● **What you are asked to do**: Since pictures are not part of the copy, please output only the lines from the one with "orange traffic cone [343,262,412,349]" through the end of the data below, exactly as written.

=== Listed entries ===

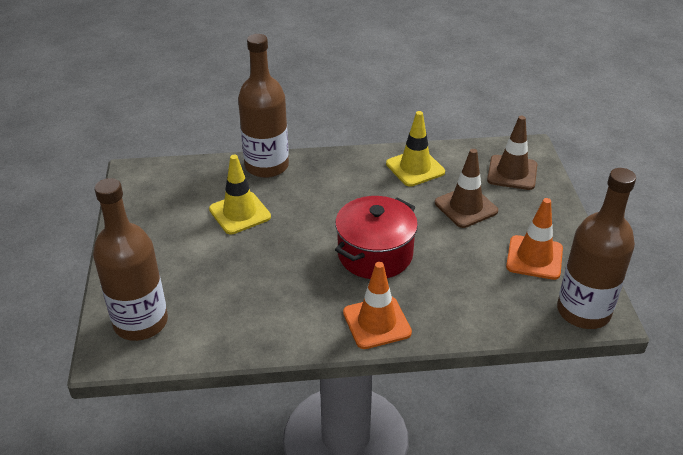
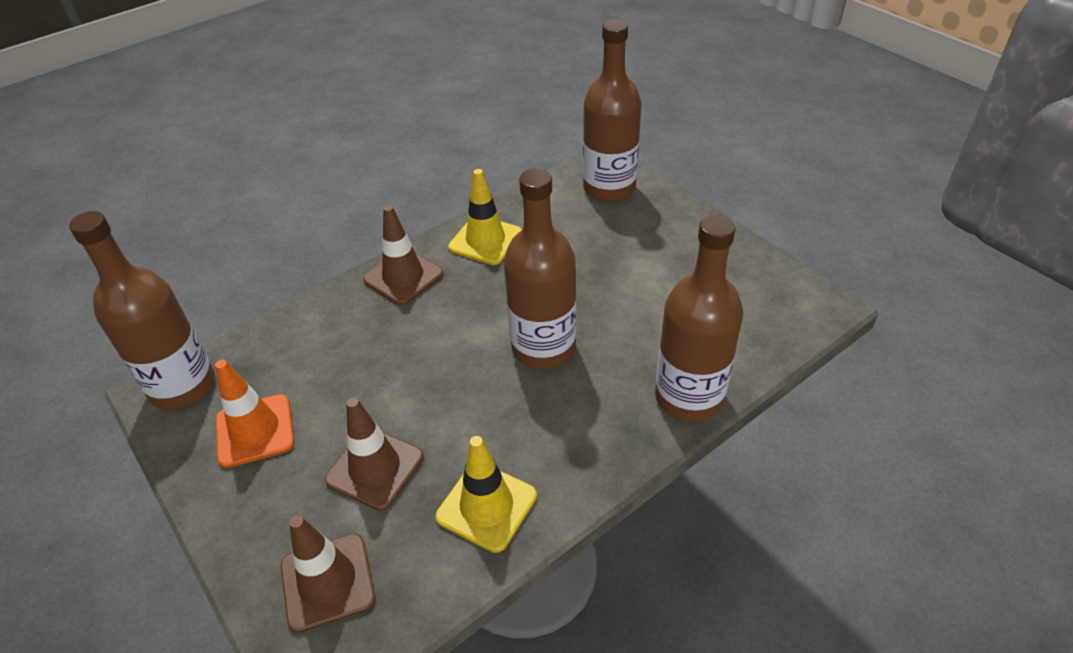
camera: 150 degrees right, 5 degrees up
yellow traffic cone [209,155,271,234] -> yellow traffic cone moved to [448,169,522,265]
red pot [335,196,418,279] -> none
orange traffic cone [343,262,412,349] -> brown traffic cone [363,205,443,305]
none -> brown bottle [504,168,576,369]

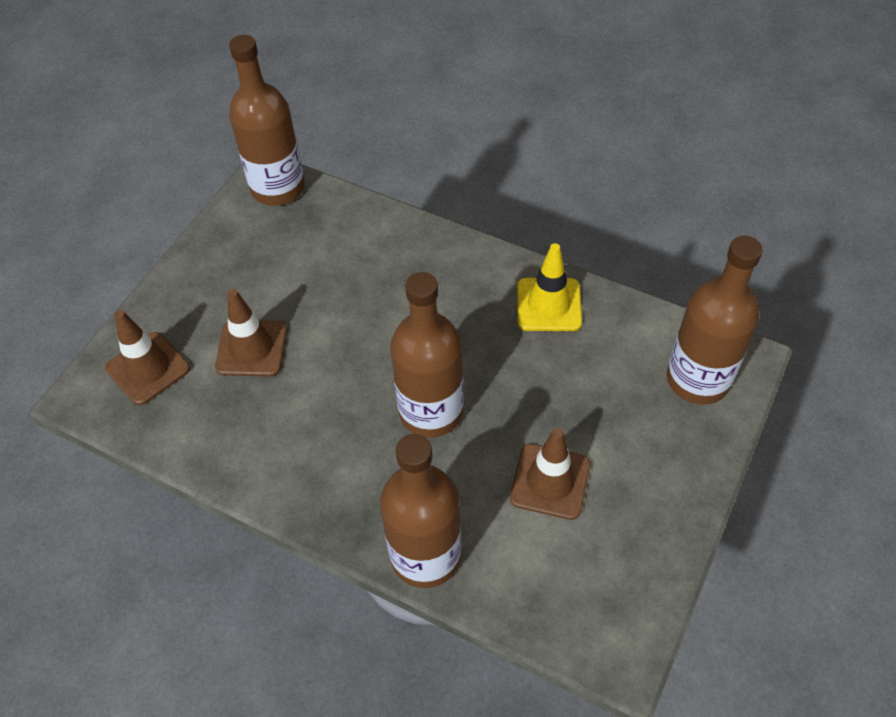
camera: 65 degrees right, 10 degrees up
orange traffic cone [215,360,294,468] -> none
brown traffic cone [363,205,443,305] -> brown traffic cone moved to [510,428,590,520]
yellow traffic cone [436,436,537,553] -> none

===

● **Solution to the problem**:
orange traffic cone [343,262,412,349] -> brown traffic cone [363,205,443,305]
none -> brown bottle [504,168,576,369]

camera: 65 degrees right, 10 degrees up
orange traffic cone [215,360,294,468] -> none
brown traffic cone [363,205,443,305] -> brown traffic cone moved to [510,428,590,520]
yellow traffic cone [436,436,537,553] -> none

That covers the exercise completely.